═══ Data listing

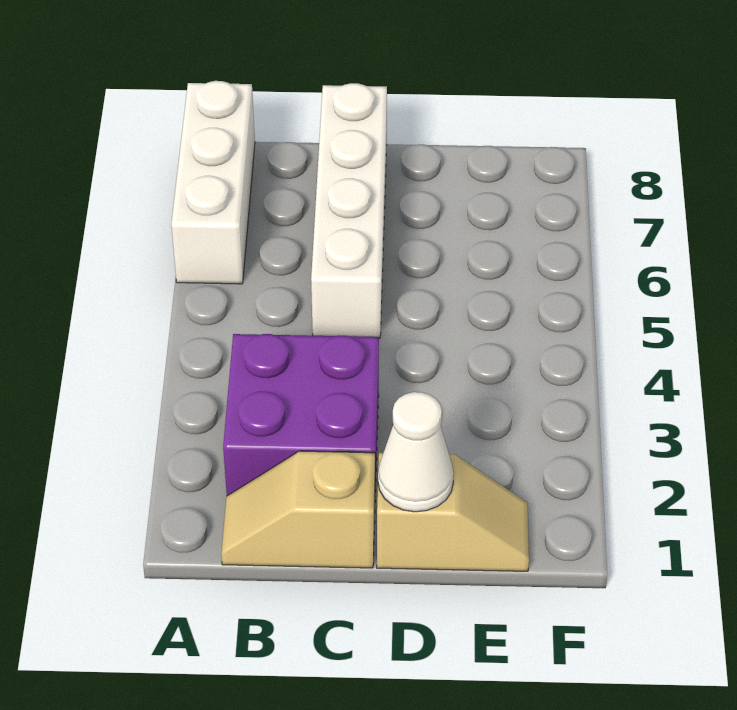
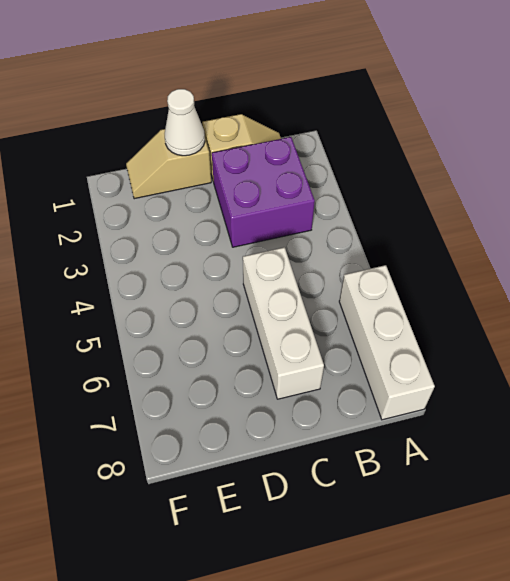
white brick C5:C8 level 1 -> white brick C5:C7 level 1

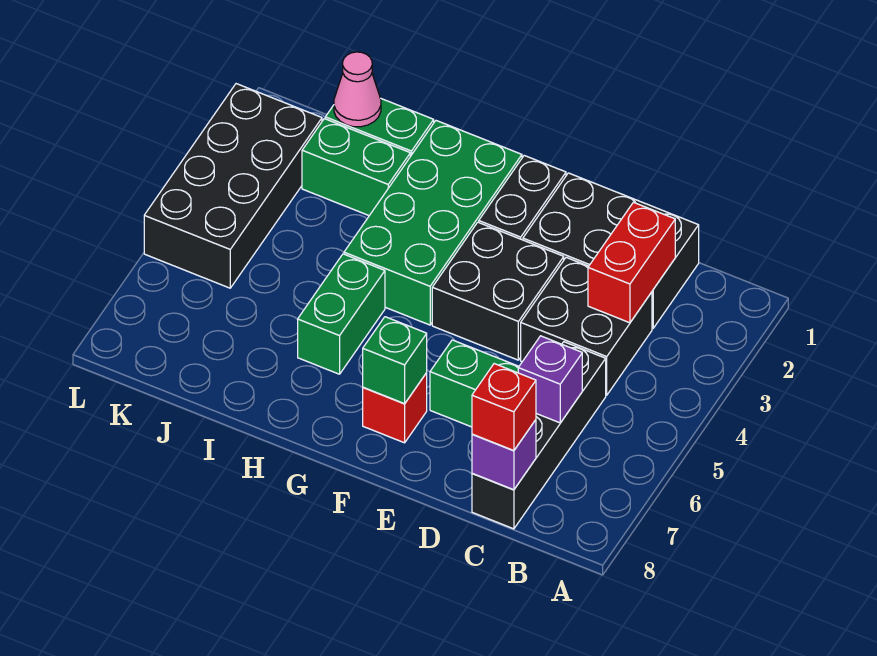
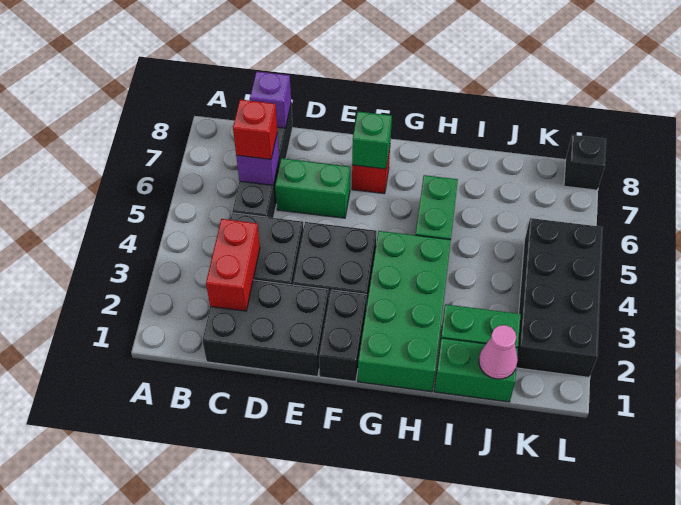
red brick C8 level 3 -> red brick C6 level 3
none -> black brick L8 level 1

══════
═══ Data listing

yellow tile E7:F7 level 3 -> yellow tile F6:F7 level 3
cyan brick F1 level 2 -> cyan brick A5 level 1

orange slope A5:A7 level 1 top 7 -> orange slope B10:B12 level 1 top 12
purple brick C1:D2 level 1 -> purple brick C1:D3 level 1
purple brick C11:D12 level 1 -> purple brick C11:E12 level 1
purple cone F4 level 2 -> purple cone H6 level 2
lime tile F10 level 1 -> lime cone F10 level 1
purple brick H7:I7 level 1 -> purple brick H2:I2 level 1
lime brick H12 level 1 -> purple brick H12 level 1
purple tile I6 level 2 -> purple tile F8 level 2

══════

• [Task prompt] From the records, determine the number of lines holding the word "cone", and state that number only.

• [Response area] 2